*Task to complete*
Repeat the entries without change, omitting the pictures.

_ _ _

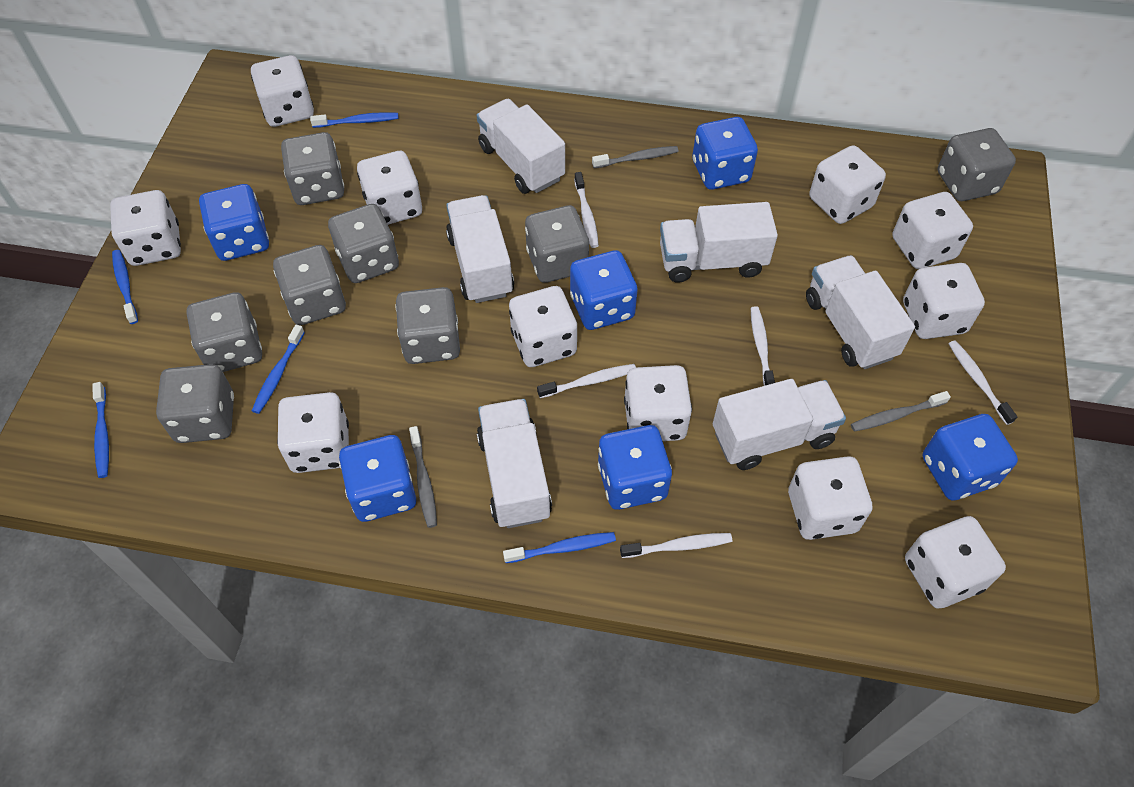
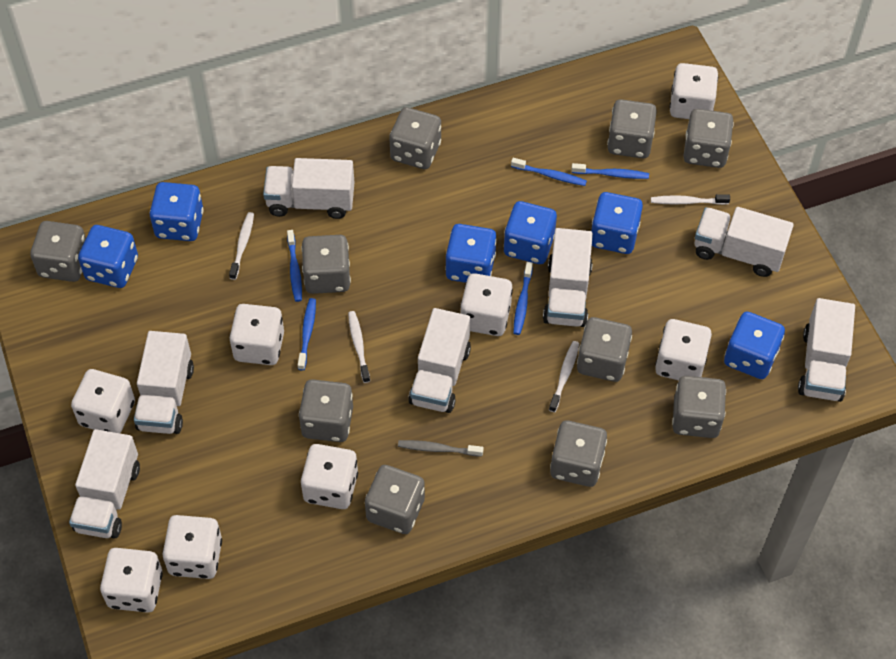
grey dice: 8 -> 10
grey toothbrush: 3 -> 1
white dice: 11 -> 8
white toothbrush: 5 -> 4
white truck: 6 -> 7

_ _ _

*Result of this exercise*
grey dice: 8 -> 10
grey toothbrush: 3 -> 1
white dice: 11 -> 8
white toothbrush: 5 -> 4
white truck: 6 -> 7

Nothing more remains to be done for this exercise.